[Records]
----
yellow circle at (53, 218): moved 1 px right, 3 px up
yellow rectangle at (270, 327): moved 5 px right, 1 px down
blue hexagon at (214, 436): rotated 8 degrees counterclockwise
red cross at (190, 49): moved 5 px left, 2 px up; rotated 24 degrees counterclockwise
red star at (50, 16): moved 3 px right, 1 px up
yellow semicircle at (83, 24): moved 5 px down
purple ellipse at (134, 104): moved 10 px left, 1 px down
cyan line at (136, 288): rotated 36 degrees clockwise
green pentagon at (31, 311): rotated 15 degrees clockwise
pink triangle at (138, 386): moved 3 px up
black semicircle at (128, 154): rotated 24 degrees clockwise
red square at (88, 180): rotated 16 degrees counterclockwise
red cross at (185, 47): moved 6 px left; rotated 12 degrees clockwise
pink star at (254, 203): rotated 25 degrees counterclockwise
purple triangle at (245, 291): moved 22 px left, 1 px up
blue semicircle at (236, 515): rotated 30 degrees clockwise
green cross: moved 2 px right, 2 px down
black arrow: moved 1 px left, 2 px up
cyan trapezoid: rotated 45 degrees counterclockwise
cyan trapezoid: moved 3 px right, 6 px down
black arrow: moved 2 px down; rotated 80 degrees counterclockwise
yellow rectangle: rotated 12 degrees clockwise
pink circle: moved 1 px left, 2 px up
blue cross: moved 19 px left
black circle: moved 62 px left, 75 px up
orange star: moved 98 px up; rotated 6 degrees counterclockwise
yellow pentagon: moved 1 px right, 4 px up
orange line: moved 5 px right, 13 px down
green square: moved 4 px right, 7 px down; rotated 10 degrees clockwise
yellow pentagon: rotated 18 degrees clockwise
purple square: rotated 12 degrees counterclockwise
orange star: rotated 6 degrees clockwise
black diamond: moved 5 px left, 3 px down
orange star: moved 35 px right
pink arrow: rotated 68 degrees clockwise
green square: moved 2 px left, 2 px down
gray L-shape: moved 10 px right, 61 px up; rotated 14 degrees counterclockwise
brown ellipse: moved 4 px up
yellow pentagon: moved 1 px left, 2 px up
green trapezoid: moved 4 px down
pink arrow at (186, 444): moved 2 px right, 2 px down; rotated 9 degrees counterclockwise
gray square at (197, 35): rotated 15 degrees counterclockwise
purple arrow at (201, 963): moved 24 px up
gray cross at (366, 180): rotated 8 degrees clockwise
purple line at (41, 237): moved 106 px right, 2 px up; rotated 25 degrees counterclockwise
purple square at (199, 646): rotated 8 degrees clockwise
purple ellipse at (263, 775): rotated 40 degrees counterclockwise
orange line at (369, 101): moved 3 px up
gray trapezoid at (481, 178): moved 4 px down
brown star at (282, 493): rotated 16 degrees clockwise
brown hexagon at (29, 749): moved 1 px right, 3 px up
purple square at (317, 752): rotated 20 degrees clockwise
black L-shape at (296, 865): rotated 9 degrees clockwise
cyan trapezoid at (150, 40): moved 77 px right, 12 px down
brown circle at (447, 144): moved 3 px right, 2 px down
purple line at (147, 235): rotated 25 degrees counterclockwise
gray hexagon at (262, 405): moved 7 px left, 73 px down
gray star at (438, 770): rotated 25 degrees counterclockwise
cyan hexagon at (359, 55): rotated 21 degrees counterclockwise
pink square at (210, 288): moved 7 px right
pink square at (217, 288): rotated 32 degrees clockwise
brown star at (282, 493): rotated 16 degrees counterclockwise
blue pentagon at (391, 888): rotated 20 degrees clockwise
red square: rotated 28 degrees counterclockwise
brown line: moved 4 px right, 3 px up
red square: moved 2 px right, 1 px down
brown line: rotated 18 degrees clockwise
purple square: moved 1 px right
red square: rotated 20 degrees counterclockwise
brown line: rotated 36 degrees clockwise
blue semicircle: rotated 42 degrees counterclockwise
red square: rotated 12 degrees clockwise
----
● WHAT IS REQUIRED
Return, unchanged and in order, the stretch of the records from the first line through the line containing "green trapezoid: moved 4 px down".

● COMPLETE OUTPUT
yellow circle at (53, 218): moved 1 px right, 3 px up
yellow rectangle at (270, 327): moved 5 px right, 1 px down
blue hexagon at (214, 436): rotated 8 degrees counterclockwise
red cross at (190, 49): moved 5 px left, 2 px up; rotated 24 degrees counterclockwise
red star at (50, 16): moved 3 px right, 1 px up
yellow semicircle at (83, 24): moved 5 px down
purple ellipse at (134, 104): moved 10 px left, 1 px down
cyan line at (136, 288): rotated 36 degrees clockwise
green pentagon at (31, 311): rotated 15 degrees clockwise
pink triangle at (138, 386): moved 3 px up
black semicircle at (128, 154): rotated 24 degrees clockwise
red square at (88, 180): rotated 16 degrees counterclockwise
red cross at (185, 47): moved 6 px left; rotated 12 degrees clockwise
pink star at (254, 203): rotated 25 degrees counterclockwise
purple triangle at (245, 291): moved 22 px left, 1 px up
blue semicircle at (236, 515): rotated 30 degrees clockwise
green cross: moved 2 px right, 2 px down
black arrow: moved 1 px left, 2 px up
cyan trapezoid: rotated 45 degrees counterclockwise
cyan trapezoid: moved 3 px right, 6 px down
black arrow: moved 2 px down; rotated 80 degrees counterclockwise
yellow rectangle: rotated 12 degrees clockwise
pink circle: moved 1 px left, 2 px up
blue cross: moved 19 px left
black circle: moved 62 px left, 75 px up
orange star: moved 98 px up; rotated 6 degrees counterclockwise
yellow pentagon: moved 1 px right, 4 px up
orange line: moved 5 px right, 13 px down
green square: moved 4 px right, 7 px down; rotated 10 degrees clockwise
yellow pentagon: rotated 18 degrees clockwise
purple square: rotated 12 degrees counterclockwise
orange star: rotated 6 degrees clockwise
black diamond: moved 5 px left, 3 px down
orange star: moved 35 px right
pink arrow: rotated 68 degrees clockwise
green square: moved 2 px left, 2 px down
gray L-shape: moved 10 px right, 61 px up; rotated 14 degrees counterclockwise
brown ellipse: moved 4 px up
yellow pentagon: moved 1 px left, 2 px up
green trapezoid: moved 4 px down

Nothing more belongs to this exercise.